*** Begin section ***

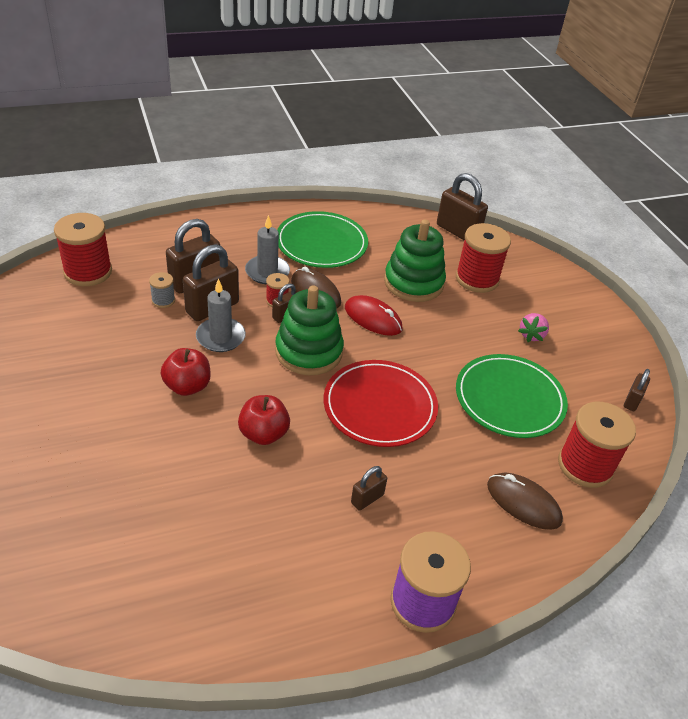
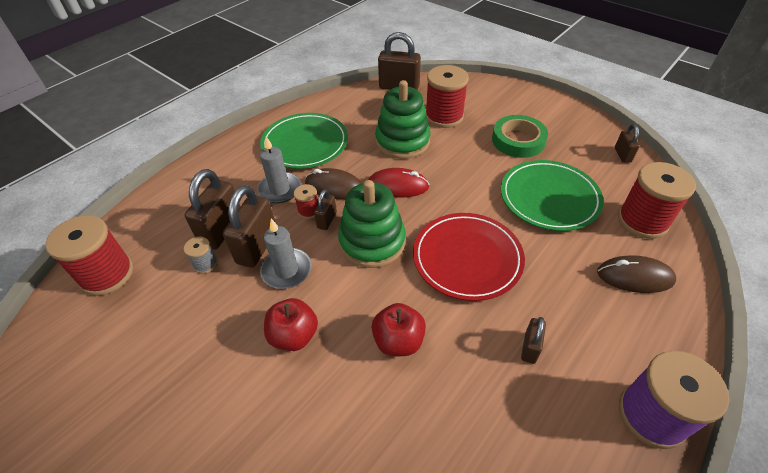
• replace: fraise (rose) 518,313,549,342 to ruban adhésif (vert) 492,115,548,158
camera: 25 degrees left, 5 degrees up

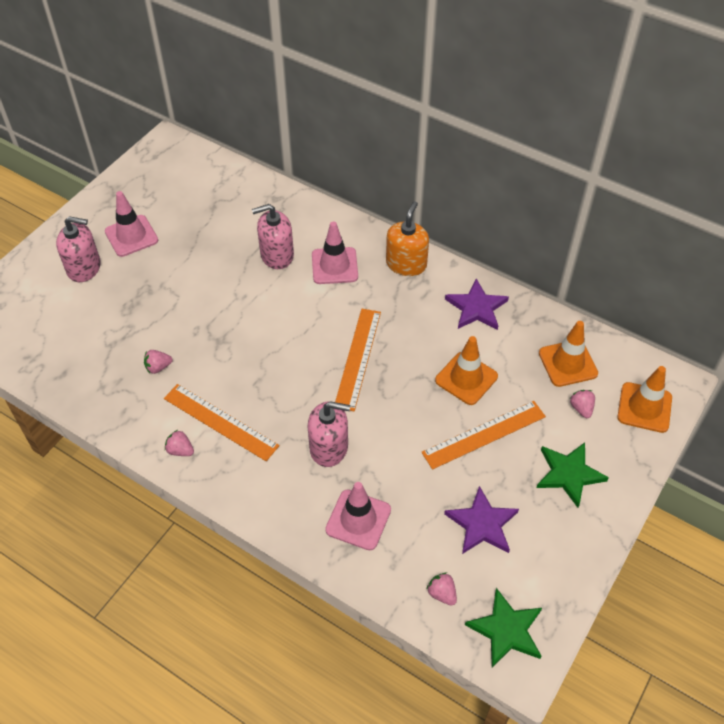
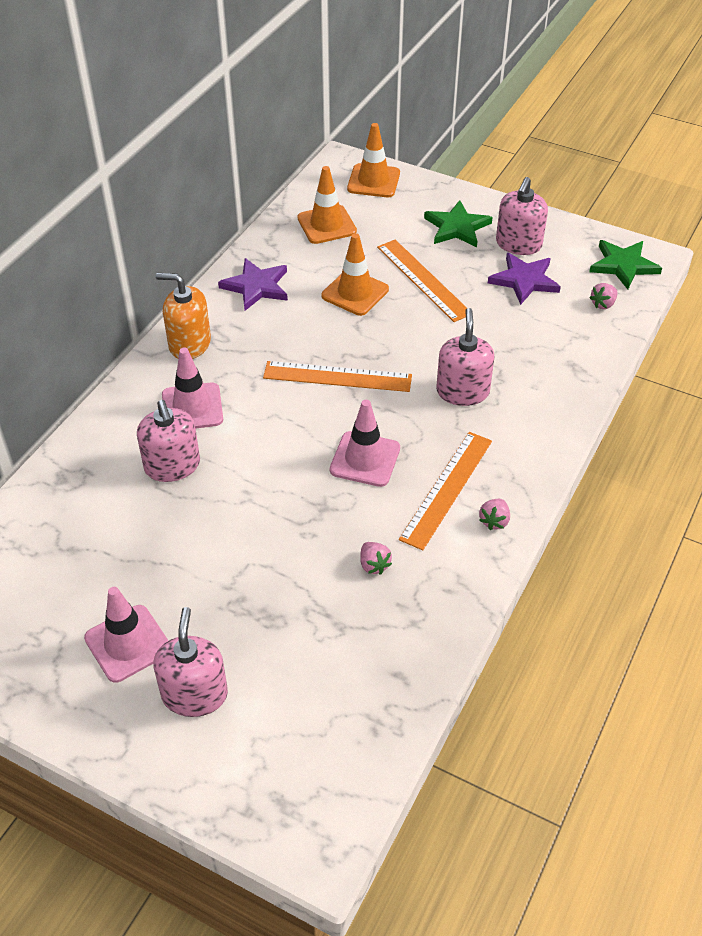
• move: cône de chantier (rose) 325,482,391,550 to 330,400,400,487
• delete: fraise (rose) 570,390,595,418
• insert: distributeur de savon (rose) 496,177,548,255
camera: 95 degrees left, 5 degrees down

*** End section ***

• _What you are asked to do_
Exactly reproduce the entries above, minus the pictures.

• _Exercise solution_
• replace: fraise (rose) 518,313,549,342 to ruban adhésif (vert) 492,115,548,158
camera: 25 degrees left, 5 degrees up

• move: cône de chantier (rose) 325,482,391,550 to 330,400,400,487
• delete: fraise (rose) 570,390,595,418
• insert: distributeur de savon (rose) 496,177,548,255
camera: 95 degrees left, 5 degrees down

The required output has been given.